+++ DATA EXTRACT

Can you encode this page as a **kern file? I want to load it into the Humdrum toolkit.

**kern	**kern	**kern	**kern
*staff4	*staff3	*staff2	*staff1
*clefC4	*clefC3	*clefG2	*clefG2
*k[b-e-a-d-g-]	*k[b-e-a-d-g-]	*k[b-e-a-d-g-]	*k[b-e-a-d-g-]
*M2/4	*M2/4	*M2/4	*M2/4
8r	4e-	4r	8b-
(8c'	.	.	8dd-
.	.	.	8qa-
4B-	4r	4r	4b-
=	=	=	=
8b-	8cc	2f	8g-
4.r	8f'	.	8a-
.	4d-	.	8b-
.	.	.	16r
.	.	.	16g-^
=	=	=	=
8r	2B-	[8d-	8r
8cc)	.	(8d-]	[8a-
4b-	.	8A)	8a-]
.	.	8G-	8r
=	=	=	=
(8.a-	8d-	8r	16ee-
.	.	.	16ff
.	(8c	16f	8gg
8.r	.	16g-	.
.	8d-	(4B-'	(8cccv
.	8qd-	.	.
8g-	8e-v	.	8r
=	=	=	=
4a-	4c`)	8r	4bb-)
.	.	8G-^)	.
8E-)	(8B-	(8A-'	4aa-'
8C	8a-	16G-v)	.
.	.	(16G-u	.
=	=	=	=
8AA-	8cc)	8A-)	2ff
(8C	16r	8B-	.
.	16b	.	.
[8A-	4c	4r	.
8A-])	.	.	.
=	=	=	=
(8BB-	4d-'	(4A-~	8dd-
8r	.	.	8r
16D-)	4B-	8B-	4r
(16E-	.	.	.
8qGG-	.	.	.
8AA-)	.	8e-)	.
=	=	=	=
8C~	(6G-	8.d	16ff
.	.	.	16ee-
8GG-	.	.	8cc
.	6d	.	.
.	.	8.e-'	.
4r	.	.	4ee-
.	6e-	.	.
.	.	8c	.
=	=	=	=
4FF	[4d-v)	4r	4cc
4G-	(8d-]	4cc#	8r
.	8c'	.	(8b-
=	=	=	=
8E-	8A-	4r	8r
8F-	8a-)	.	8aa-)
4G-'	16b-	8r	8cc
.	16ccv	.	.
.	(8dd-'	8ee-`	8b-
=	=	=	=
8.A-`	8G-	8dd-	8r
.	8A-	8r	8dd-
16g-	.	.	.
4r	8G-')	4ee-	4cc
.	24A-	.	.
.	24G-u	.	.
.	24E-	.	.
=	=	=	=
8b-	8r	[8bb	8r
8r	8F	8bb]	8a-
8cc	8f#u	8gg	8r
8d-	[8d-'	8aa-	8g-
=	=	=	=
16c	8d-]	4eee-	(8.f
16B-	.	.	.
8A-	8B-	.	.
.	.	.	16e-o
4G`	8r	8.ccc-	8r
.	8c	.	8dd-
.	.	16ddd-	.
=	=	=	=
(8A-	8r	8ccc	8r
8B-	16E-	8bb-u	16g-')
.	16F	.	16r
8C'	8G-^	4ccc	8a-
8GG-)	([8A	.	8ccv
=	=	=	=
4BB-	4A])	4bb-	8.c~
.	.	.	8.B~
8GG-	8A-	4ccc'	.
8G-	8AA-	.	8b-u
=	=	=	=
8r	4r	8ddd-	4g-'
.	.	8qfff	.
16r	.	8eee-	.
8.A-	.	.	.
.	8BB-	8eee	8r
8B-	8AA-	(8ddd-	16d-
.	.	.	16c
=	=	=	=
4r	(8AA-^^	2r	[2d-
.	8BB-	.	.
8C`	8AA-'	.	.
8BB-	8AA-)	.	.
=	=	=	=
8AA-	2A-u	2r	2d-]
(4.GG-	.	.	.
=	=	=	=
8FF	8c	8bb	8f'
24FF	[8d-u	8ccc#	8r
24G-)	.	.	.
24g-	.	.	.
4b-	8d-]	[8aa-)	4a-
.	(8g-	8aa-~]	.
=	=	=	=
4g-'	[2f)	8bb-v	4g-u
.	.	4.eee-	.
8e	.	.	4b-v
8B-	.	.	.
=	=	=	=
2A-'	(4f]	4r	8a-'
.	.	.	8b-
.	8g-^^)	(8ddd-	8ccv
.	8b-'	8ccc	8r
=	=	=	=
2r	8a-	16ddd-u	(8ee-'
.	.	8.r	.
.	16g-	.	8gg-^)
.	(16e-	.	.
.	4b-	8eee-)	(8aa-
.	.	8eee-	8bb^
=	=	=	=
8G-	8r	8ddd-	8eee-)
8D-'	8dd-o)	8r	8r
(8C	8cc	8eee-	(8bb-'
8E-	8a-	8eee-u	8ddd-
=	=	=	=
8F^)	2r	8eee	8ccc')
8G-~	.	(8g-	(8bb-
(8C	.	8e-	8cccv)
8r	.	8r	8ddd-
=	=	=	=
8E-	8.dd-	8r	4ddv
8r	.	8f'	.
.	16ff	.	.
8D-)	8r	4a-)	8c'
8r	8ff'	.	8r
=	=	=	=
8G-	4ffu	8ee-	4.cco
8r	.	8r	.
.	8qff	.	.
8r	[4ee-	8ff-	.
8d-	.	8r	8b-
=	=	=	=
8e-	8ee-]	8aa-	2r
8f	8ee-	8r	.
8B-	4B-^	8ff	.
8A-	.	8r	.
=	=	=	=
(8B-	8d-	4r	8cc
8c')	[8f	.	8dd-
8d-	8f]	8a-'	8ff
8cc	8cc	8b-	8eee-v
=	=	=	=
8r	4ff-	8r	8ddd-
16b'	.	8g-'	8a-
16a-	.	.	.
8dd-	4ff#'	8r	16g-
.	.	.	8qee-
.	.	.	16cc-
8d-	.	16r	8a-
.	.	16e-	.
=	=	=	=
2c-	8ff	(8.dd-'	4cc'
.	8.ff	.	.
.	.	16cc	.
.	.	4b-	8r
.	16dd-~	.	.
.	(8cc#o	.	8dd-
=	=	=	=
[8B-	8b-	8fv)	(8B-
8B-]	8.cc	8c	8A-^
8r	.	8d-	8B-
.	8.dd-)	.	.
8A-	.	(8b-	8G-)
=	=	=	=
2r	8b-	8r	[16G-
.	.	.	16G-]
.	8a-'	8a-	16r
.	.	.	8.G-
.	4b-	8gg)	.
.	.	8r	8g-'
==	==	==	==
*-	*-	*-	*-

++++++

__WHAT IS ASKED__
Gather every line of the data above that contains the string "kern", and reproduce each of those lines in full.

__SOLUTION__
Can you encode this page as a **kern file? I want to load it into the Humdrum toolkit.
**kern	**kern	**kern	**kern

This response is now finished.